* **What the task asks**
Once the line containing "D1: schottky MBR340" is located, give it again exactly, together with each line that follows it to the end of the entries, and add nothing else.
★ ★ ★ ★
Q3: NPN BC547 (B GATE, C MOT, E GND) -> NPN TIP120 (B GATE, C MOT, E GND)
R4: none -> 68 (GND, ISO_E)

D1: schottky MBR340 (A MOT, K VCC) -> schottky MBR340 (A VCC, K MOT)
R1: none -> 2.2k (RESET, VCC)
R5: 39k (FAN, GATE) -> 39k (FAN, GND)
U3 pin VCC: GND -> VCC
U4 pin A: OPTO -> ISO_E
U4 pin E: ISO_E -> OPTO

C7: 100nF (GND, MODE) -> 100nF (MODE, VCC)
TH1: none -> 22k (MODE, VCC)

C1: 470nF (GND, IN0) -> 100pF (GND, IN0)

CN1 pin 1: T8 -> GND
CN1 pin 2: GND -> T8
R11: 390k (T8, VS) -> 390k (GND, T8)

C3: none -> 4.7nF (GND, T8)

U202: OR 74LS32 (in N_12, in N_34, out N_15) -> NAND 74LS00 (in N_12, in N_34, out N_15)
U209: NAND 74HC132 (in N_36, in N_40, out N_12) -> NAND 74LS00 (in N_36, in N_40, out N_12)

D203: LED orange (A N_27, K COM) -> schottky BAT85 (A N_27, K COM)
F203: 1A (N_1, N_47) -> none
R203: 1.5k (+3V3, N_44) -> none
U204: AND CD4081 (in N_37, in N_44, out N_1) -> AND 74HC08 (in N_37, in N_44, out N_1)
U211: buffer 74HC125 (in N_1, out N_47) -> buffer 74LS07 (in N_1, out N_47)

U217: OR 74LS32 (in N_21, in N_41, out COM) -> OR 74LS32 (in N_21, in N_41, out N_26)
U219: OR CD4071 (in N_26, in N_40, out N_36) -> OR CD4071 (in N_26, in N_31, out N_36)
★ ★ ★ ★
* **Expected answer**
D1: schottky MBR340 (A MOT, K VCC) -> schottky MBR340 (A VCC, K MOT)
R1: none -> 2.2k (RESET, VCC)
R5: 39k (FAN, GATE) -> 39k (FAN, GND)
U3 pin VCC: GND -> VCC
U4 pin A: OPTO -> ISO_E
U4 pin E: ISO_E -> OPTO

C7: 100nF (GND, MODE) -> 100nF (MODE, VCC)
TH1: none -> 22k (MODE, VCC)

C1: 470nF (GND, IN0) -> 100pF (GND, IN0)

CN1 pin 1: T8 -> GND
CN1 pin 2: GND -> T8
R11: 390k (T8, VS) -> 390k (GND, T8)

C3: none -> 4.7nF (GND, T8)

U202: OR 74LS32 (in N_12, in N_34, out N_15) -> NAND 74LS00 (in N_12, in N_34, out N_15)
U209: NAND 74HC132 (in N_36, in N_40, out N_12) -> NAND 74LS00 (in N_36, in N_40, out N_12)

D203: LED orange (A N_27, K COM) -> schottky BAT85 (A N_27, K COM)
F203: 1A (N_1, N_47) -> none
R203: 1.5k (+3V3, N_44) -> none
U204: AND CD4081 (in N_37, in N_44, out N_1) -> AND 74HC08 (in N_37, in N_44, out N_1)
U211: buffer 74HC125 (in N_1, out N_47) -> buffer 74LS07 (in N_1, out N_47)

U217: OR 74LS32 (in N_21, in N_41, out COM) -> OR 74LS32 (in N_21, in N_41, out N_26)
U219: OR CD4071 (in N_26, in N_40, out N_36) -> OR CD4071 (in N_26, in N_31, out N_36)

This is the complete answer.